**LISTED ENTRIES**

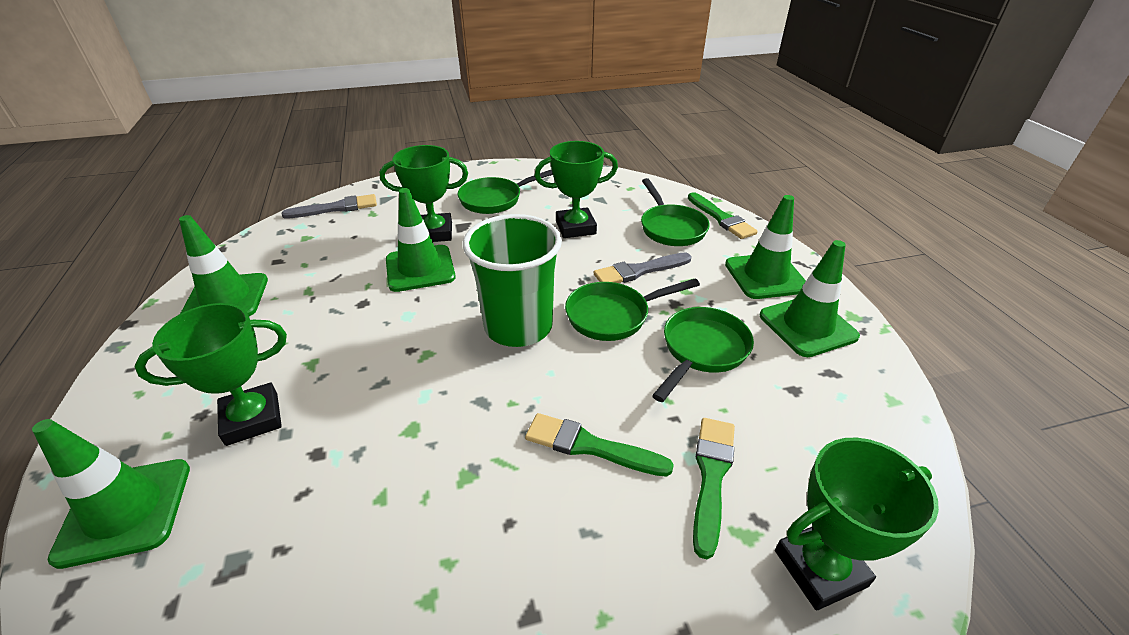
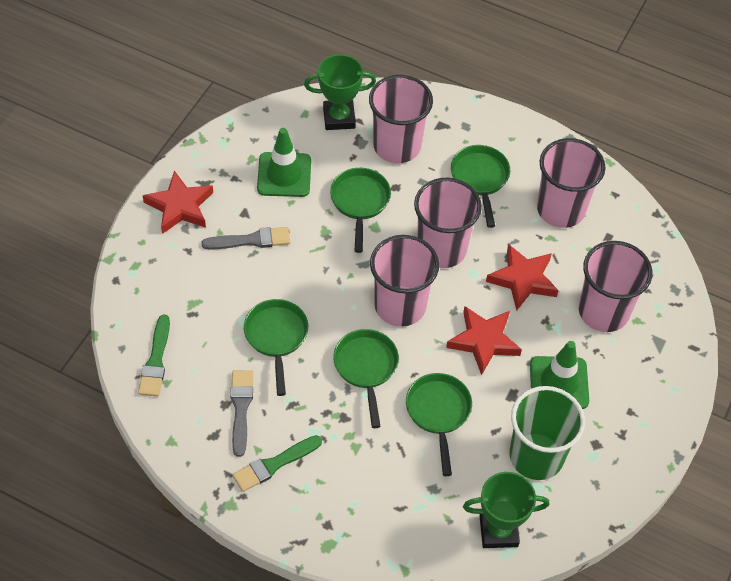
green brush: [525,413,674,477] [688,192,758,239] [693,418,735,559] = 3 -> [138,315,170,397] [232,435,322,492] = 2
green pan: [457,169,553,214] [565,278,700,341] [641,178,710,246] [652,307,754,402] = 4 -> [244,299,308,396] [330,168,391,253] [333,329,399,428] [406,373,472,476] [451,145,510,228] = 5
green traffic cone: [32,419,190,569] [179,215,268,316] [386,188,456,292] [725,195,806,299] [760,240,860,357] = 5 -> [257,128,311,197] [530,341,589,409] = 2
green trophy: [135,303,287,446] [380,145,468,242] [534,141,618,238] [775,438,939,611] = 4 -> [304,54,376,130] [463,472,549,548] = 2
pink cup: none = 0 -> [369,75,433,163] [370,235,439,327] [414,178,482,268] [537,138,606,228] [579,241,652,332] = 5
red star: none = 0 -> [143,170,213,234] [446,306,522,375] [486,244,559,311] = 3

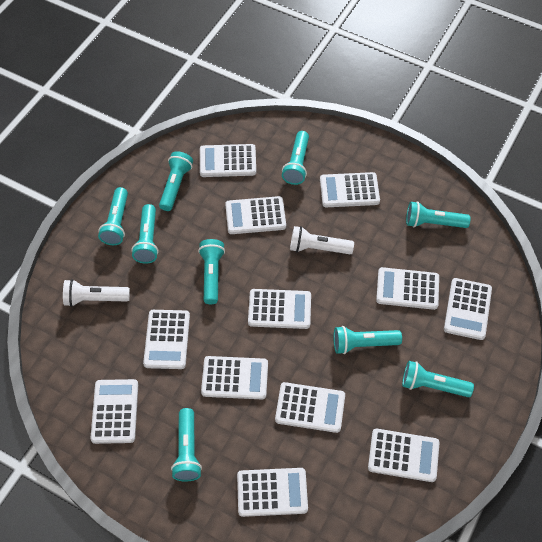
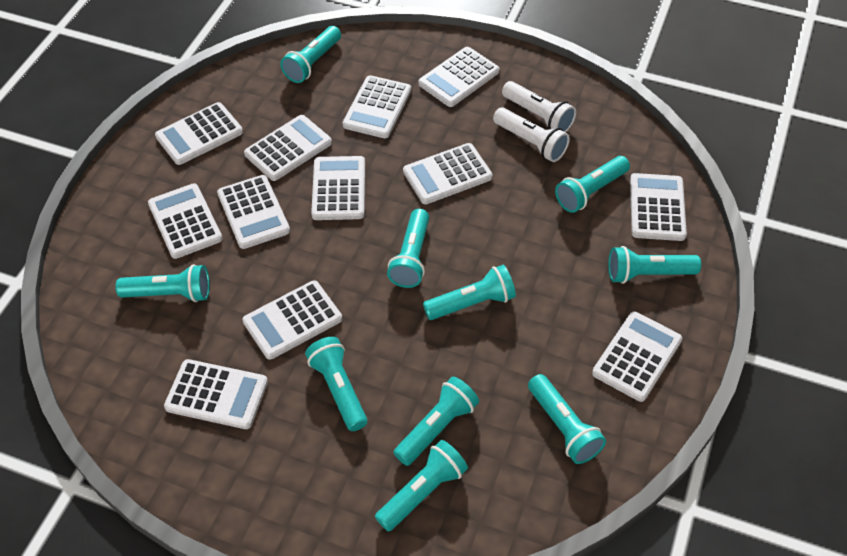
turquoise flashlight: [98,187,128,245] [132,204,158,264] [159,151,193,211] [171,408,202,482] [198,239,225,304] [282,131,309,185] [333,326,402,354] [402,361,474,397] [406,201,471,228] = 9 -> [115,264,210,302] [280,26,341,83] [305,337,367,431] [375,440,468,532] [387,209,429,288] [393,377,479,466] [423,265,516,320] [528,374,606,464] [555,156,630,213] [608,246,701,284] = 10

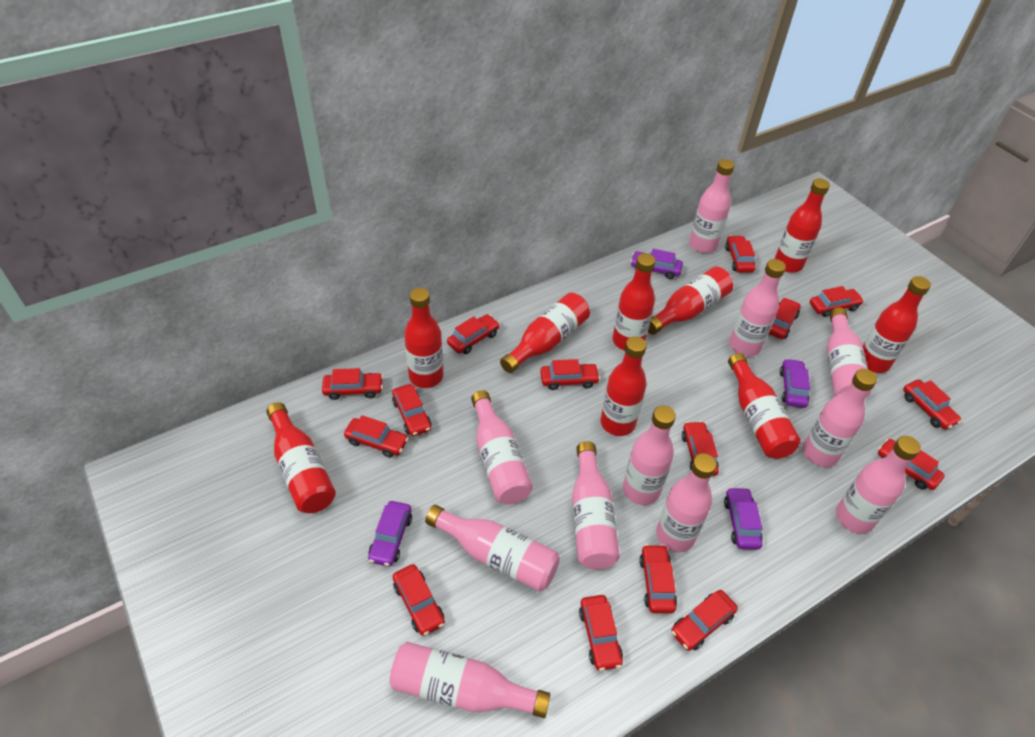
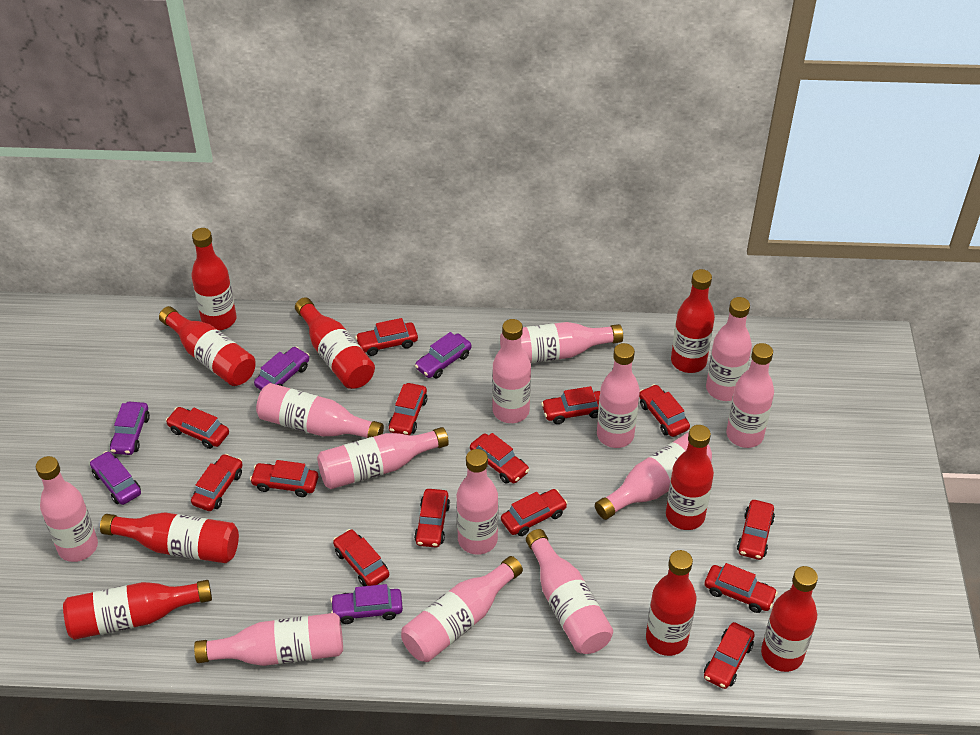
pink bottle: [389,642,550,718] [425,505,560,591] [471,390,533,504] [572,441,620,570] [623,406,676,505] [656,453,717,552] [689,159,735,253] [729,259,786,356] [803,369,877,467] [827,307,872,398] [836,436,921,534] = 11 -> [36,456,98,562] [194,613,343,666] [256,383,384,438] [317,427,449,489] [401,556,523,662] [456,449,498,555] [492,319,531,423] [500,322,623,363] [526,529,613,654] [595,432,712,520] [597,343,640,448] [706,297,752,401] [726,343,774,448] = 13
purple car: [368,501,412,567] [631,249,683,279] [724,487,763,549] [780,358,810,408] = 4 -> [90,451,141,505] [110,402,150,455] [254,347,309,390] [330,584,403,624] [415,332,472,379] = 5
red car: [322,368,383,400] [344,415,408,458] [392,384,432,436] [393,564,445,636] [447,314,500,354] [540,359,600,390] [579,595,623,671] [639,544,677,613] [671,590,738,651] [682,421,719,476] [725,235,756,273] [769,298,801,339] [810,286,864,317] [878,439,945,490] [903,380,962,429] = 15 -> [166,407,229,449] [191,454,243,511] [250,460,318,497] [333,529,389,586] [355,318,418,356] [388,383,427,435] [414,489,450,548] [470,433,529,484] [501,489,568,536] [541,386,600,424] [639,384,690,437] [704,622,755,689] [705,563,778,613] [737,500,775,560] = 14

**PROBLEM REQUIREMENTS**
Reproduce the lines above starting at the one with "green trophy: [135,303,287,446]" and ending at the one with "pink bottle: [389,642,550,718]", both included, exactly and with no pictures.

**TASK SOLUTION**
green trophy: [135,303,287,446] [380,145,468,242] [534,141,618,238] [775,438,939,611] = 4 -> [304,54,376,130] [463,472,549,548] = 2
pink cup: none = 0 -> [369,75,433,163] [370,235,439,327] [414,178,482,268] [537,138,606,228] [579,241,652,332] = 5
red star: none = 0 -> [143,170,213,234] [446,306,522,375] [486,244,559,311] = 3

turquoise flashlight: [98,187,128,245] [132,204,158,264] [159,151,193,211] [171,408,202,482] [198,239,225,304] [282,131,309,185] [333,326,402,354] [402,361,474,397] [406,201,471,228] = 9 -> [115,264,210,302] [280,26,341,83] [305,337,367,431] [375,440,468,532] [387,209,429,288] [393,377,479,466] [423,265,516,320] [528,374,606,464] [555,156,630,213] [608,246,701,284] = 10

pink bottle: [389,642,550,718] [425,505,560,591] [471,390,533,504] [572,441,620,570] [623,406,676,505] [656,453,717,552] [689,159,735,253] [729,259,786,356] [803,369,877,467] [827,307,872,398] [836,436,921,534] = 11 -> [36,456,98,562] [194,613,343,666] [256,383,384,438] [317,427,449,489] [401,556,523,662] [456,449,498,555] [492,319,531,423] [500,322,623,363] [526,529,613,654] [595,432,712,520] [597,343,640,448] [706,297,752,401] [726,343,774,448] = 13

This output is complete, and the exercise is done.